Problem to work on: Give again, word for word, every line in the entries below from the line with "269 520 324" up to and including the line with "235 620 272", and no other line.

===== The data

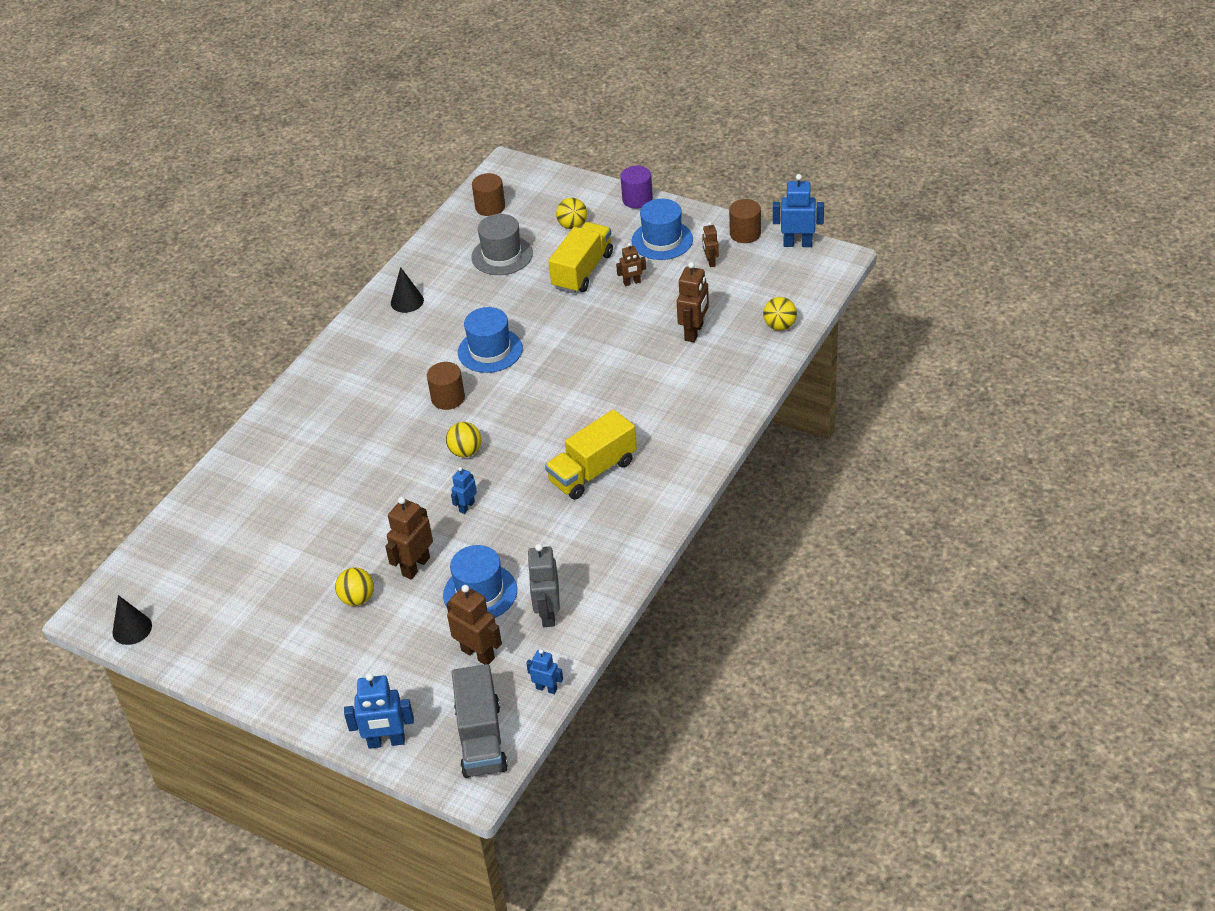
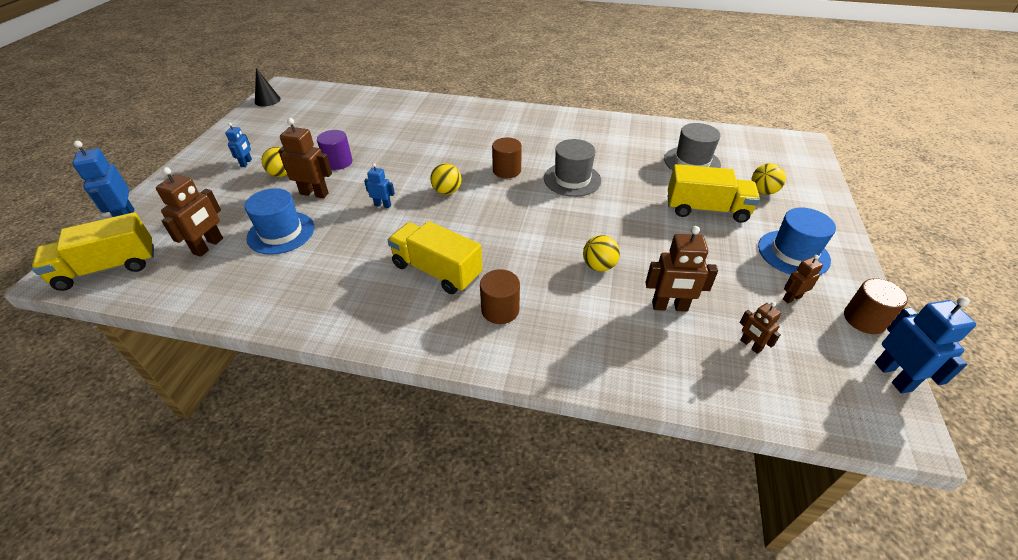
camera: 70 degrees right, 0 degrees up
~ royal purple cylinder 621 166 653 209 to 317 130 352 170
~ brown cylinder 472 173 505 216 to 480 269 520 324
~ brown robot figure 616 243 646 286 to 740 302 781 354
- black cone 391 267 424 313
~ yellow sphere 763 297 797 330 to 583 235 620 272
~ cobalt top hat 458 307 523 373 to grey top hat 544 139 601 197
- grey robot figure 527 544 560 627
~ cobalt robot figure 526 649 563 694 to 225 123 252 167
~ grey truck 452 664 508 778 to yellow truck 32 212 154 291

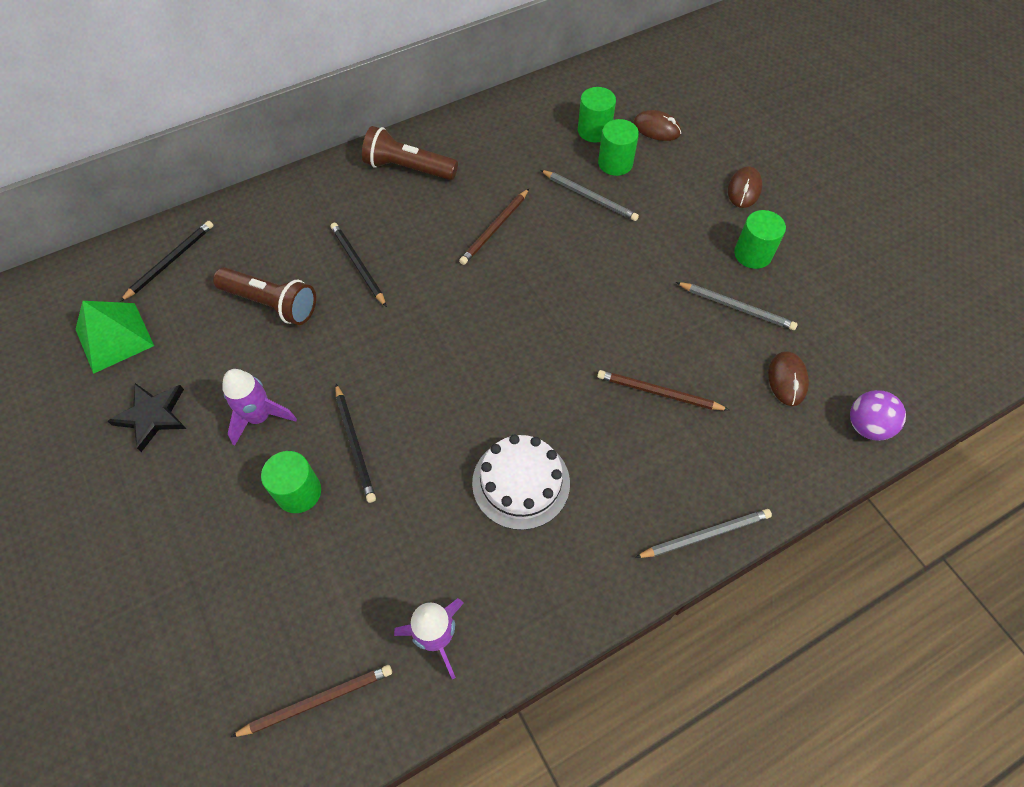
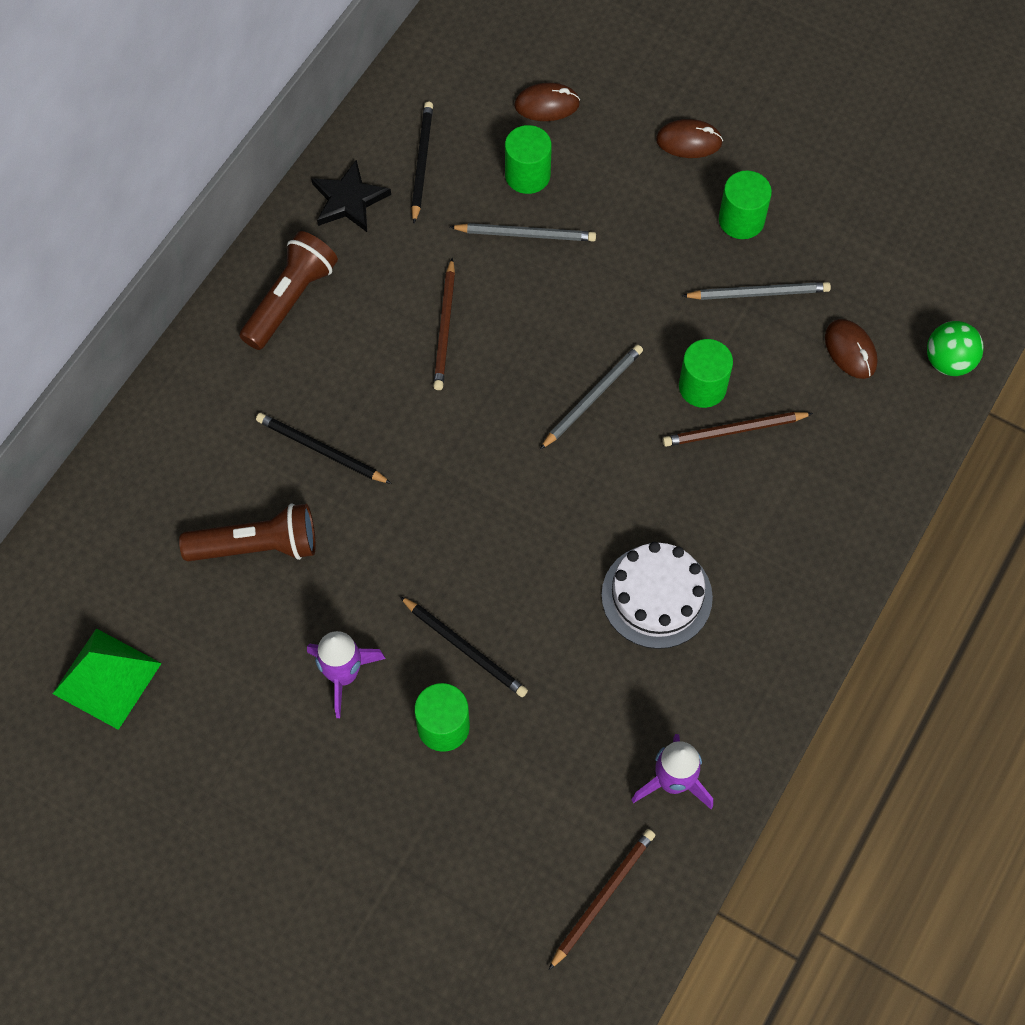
camera: 30 degrees left, 5 degrees up
~ leaf-green cylinder 578 87 616 143 to 679 339 733 408
~ brown pocket torch 362 126 458 180 = 239 231 338 350 135 degrees clockwise
~ brown PC mouse 728 166 762 208 = 656 119 723 158 75 degrees counterclockwise
~ black pencil 120 221 214 302 to 411 102 433 224
~ black five-pointed star 108 383 186 452 to 311 160 391 232
~ royal purple sphere 850 390 906 441 to leaf-green sphere 927 321 984 376
~ grey pencil 635 509 772 558 to 540 345 643 449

==========

Result of this task:
~ brown cylinder 472 173 505 216 to 480 269 520 324
~ brown robot figure 616 243 646 286 to 740 302 781 354
- black cone 391 267 424 313
~ yellow sphere 763 297 797 330 to 583 235 620 272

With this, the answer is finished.